EXERCISE DETAILS
Reproduce exactly the lines below from the one containing "fish (purple) (331,237,402,271)" through the one containing "domino (grey) (427,276,480,309) => nothing", including both, and nothing else.

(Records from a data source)
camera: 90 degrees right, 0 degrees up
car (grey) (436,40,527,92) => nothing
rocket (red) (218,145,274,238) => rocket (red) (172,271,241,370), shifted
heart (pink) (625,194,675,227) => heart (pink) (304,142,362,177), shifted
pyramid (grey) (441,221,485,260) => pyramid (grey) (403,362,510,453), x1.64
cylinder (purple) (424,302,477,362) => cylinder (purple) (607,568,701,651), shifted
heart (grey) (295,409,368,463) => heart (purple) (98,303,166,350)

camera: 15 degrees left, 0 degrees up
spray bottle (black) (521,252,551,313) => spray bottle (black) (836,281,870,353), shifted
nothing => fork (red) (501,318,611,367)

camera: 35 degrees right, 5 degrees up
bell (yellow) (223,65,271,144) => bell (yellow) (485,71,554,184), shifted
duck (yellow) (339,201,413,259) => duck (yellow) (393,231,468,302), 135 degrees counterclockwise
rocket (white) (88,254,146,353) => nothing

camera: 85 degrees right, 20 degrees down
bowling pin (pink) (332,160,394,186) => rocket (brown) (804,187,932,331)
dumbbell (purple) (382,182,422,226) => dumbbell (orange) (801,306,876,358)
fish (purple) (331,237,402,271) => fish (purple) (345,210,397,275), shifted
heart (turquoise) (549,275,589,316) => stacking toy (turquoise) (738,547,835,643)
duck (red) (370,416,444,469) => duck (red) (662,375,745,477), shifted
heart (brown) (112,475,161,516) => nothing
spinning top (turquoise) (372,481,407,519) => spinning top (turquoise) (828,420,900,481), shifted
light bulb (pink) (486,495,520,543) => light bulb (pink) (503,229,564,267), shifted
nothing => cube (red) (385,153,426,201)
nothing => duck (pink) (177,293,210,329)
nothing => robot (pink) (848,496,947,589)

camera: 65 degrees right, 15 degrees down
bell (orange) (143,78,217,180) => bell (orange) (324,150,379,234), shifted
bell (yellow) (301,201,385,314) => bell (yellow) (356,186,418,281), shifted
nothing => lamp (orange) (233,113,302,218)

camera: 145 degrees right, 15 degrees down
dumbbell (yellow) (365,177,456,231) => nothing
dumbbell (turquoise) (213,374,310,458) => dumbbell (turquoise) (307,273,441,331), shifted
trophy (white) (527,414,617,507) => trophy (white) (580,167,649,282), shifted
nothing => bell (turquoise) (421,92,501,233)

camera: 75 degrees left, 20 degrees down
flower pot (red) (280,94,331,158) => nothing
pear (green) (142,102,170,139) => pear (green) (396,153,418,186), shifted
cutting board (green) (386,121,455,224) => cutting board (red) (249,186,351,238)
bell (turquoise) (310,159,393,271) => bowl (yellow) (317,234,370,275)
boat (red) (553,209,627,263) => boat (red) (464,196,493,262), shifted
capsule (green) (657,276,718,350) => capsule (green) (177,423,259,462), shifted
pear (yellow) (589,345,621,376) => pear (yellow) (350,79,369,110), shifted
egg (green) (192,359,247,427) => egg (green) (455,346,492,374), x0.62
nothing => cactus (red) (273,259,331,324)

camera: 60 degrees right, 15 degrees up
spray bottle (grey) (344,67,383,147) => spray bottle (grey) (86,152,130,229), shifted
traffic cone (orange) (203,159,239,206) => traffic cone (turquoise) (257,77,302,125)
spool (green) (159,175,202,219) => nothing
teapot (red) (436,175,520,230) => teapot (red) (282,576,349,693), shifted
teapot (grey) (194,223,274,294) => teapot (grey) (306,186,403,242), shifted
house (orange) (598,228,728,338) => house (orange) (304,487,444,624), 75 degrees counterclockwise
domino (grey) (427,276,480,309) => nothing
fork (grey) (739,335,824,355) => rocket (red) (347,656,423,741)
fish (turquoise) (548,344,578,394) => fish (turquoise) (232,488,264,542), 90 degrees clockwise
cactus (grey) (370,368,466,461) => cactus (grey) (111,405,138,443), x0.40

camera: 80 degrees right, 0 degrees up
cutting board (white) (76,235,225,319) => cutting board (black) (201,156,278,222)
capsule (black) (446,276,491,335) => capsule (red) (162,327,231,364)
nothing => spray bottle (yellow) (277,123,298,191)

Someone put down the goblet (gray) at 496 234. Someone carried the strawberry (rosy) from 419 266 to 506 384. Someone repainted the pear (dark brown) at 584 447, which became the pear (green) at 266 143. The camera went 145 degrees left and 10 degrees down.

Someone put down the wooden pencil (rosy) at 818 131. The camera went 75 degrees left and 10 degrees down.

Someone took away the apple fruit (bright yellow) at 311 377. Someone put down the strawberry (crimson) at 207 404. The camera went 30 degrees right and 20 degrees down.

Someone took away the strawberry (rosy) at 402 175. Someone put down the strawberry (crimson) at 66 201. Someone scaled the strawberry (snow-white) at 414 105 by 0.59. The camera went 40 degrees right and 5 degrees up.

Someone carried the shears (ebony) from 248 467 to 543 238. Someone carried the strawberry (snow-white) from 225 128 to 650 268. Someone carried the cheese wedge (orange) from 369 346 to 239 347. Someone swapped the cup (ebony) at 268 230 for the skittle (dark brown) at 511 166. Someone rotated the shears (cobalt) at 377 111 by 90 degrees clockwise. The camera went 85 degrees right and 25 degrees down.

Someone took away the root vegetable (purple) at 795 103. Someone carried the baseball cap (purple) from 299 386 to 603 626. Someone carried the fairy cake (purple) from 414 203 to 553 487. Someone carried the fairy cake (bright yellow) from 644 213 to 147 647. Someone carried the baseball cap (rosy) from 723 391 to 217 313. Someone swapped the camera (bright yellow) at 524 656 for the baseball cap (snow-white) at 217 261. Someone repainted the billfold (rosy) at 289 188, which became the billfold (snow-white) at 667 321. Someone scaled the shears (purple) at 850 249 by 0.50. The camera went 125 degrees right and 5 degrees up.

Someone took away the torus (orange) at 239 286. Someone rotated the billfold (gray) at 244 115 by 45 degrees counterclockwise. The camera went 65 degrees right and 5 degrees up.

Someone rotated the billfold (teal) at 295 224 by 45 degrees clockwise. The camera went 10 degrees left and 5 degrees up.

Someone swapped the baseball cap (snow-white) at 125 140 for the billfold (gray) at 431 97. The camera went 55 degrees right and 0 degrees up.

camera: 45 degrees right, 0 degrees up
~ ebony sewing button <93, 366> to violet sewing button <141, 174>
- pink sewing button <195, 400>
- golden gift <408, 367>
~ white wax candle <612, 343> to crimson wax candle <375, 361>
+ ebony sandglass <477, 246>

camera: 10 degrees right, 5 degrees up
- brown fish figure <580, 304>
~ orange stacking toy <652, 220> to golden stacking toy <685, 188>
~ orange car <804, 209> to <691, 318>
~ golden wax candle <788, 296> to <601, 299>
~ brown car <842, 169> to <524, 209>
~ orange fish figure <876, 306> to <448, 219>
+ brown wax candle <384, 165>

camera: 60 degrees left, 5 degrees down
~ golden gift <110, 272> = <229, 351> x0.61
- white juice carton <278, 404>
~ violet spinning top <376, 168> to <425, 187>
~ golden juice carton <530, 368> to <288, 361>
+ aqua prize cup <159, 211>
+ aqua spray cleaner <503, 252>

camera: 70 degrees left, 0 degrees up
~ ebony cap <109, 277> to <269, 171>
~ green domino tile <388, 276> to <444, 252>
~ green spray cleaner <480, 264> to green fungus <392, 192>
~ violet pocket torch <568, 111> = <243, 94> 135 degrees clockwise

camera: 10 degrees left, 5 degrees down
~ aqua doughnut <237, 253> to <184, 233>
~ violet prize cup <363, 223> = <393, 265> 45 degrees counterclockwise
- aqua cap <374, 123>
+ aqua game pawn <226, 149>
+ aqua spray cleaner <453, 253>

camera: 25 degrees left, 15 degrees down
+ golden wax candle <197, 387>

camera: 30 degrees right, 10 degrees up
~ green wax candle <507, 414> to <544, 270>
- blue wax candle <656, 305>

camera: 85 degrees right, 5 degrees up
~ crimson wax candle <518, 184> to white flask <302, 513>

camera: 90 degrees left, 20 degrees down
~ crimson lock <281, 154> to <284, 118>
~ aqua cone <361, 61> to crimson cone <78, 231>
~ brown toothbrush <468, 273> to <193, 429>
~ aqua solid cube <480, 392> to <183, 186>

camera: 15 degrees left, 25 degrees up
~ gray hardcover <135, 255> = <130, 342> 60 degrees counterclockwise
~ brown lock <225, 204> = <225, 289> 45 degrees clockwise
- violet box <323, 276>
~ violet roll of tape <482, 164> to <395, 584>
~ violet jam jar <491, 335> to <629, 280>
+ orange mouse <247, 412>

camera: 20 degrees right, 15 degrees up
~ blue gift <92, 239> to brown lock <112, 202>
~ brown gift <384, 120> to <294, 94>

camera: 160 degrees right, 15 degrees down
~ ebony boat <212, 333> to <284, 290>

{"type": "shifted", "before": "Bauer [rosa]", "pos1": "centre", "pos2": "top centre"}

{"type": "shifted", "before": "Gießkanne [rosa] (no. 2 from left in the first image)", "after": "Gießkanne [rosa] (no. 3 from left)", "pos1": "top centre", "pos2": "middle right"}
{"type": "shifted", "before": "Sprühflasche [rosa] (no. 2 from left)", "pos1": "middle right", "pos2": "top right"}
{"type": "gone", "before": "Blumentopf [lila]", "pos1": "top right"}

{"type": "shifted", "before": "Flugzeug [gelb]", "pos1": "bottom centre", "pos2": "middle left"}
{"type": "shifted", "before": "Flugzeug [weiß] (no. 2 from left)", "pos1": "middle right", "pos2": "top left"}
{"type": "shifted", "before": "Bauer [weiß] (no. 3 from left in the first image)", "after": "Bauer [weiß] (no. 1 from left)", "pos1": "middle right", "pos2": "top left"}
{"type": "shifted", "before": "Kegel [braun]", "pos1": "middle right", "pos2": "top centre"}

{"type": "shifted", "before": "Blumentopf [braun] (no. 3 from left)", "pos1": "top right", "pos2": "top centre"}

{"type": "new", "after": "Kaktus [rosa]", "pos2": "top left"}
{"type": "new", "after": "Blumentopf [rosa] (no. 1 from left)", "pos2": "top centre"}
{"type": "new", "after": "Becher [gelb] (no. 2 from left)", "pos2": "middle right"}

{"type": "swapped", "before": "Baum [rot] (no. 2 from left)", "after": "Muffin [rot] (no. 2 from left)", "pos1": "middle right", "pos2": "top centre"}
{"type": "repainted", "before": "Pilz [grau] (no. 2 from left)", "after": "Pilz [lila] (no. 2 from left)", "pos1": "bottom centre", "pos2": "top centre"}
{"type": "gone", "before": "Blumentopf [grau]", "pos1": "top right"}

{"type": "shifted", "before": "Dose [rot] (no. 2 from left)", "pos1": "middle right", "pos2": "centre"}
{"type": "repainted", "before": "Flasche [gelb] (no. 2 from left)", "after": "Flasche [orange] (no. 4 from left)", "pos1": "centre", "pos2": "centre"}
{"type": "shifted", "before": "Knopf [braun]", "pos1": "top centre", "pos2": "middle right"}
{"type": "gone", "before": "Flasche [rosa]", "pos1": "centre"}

YOUR SOLUTION
fish (purple) (331,237,402,271) => fish (purple) (345,210,397,275), shifted
heart (turquoise) (549,275,589,316) => stacking toy (turquoise) (738,547,835,643)
duck (red) (370,416,444,469) => duck (red) (662,375,745,477), shifted
heart (brown) (112,475,161,516) => nothing
spinning top (turquoise) (372,481,407,519) => spinning top (turquoise) (828,420,900,481), shifted
light bulb (pink) (486,495,520,543) => light bulb (pink) (503,229,564,267), shifted
nothing => cube (red) (385,153,426,201)
nothing => duck (pink) (177,293,210,329)
nothing => robot (pink) (848,496,947,589)

camera: 65 degrees right, 15 degrees down
bell (orange) (143,78,217,180) => bell (orange) (324,150,379,234), shifted
bell (yellow) (301,201,385,314) => bell (yellow) (356,186,418,281), shifted
nothing => lamp (orange) (233,113,302,218)

camera: 145 degrees right, 15 degrees down
dumbbell (yellow) (365,177,456,231) => nothing
dumbbell (turquoise) (213,374,310,458) => dumbbell (turquoise) (307,273,441,331), shifted
trophy (white) (527,414,617,507) => trophy (white) (580,167,649,282), shifted
nothing => bell (turquoise) (421,92,501,233)

camera: 75 degrees left, 20 degrees down
flower pot (red) (280,94,331,158) => nothing
pear (green) (142,102,170,139) => pear (green) (396,153,418,186), shifted
cutting board (green) (386,121,455,224) => cutting board (red) (249,186,351,238)
bell (turquoise) (310,159,393,271) => bowl (yellow) (317,234,370,275)
boat (red) (553,209,627,263) => boat (red) (464,196,493,262), shifted
capsule (green) (657,276,718,350) => capsule (green) (177,423,259,462), shifted
pear (yellow) (589,345,621,376) => pear (yellow) (350,79,369,110), shifted
egg (green) (192,359,247,427) => egg (green) (455,346,492,374), x0.62
nothing => cactus (red) (273,259,331,324)

camera: 60 degrees right, 15 degrees up
spray bottle (grey) (344,67,383,147) => spray bottle (grey) (86,152,130,229), shifted
traffic cone (orange) (203,159,239,206) => traffic cone (turquoise) (257,77,302,125)
spool (green) (159,175,202,219) => nothing
teapot (red) (436,175,520,230) => teapot (red) (282,576,349,693), shifted
teapot (grey) (194,223,274,294) => teapot (grey) (306,186,403,242), shifted
house (orange) (598,228,728,338) => house (orange) (304,487,444,624), 75 degrees counterclockwise
domino (grey) (427,276,480,309) => nothing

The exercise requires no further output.